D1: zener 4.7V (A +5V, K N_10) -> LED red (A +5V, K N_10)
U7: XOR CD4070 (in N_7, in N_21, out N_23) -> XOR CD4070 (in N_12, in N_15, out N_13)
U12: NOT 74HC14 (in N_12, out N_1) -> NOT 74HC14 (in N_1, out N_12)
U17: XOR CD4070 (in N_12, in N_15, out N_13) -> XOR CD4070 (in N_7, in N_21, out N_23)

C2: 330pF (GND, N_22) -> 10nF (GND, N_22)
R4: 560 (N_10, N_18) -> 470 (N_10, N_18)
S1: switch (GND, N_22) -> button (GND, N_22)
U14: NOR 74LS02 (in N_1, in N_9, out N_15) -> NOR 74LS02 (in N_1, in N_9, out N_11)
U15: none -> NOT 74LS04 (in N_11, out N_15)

........

Instructions to follow | Please restate, exactly as written, the line that holds "U17: XOR CD4070" and all remaining lines of the data above, and only those.

Exercise output |
U17: XOR CD4070 (in N_12, in N_15, out N_13) -> XOR CD4070 (in N_7, in N_21, out N_23)

C2: 330pF (GND, N_22) -> 10nF (GND, N_22)
R4: 560 (N_10, N_18) -> 470 (N_10, N_18)
S1: switch (GND, N_22) -> button (GND, N_22)
U14: NOR 74LS02 (in N_1, in N_9, out N_15) -> NOR 74LS02 (in N_1, in N_9, out N_11)
U15: none -> NOT 74LS04 (in N_11, out N_15)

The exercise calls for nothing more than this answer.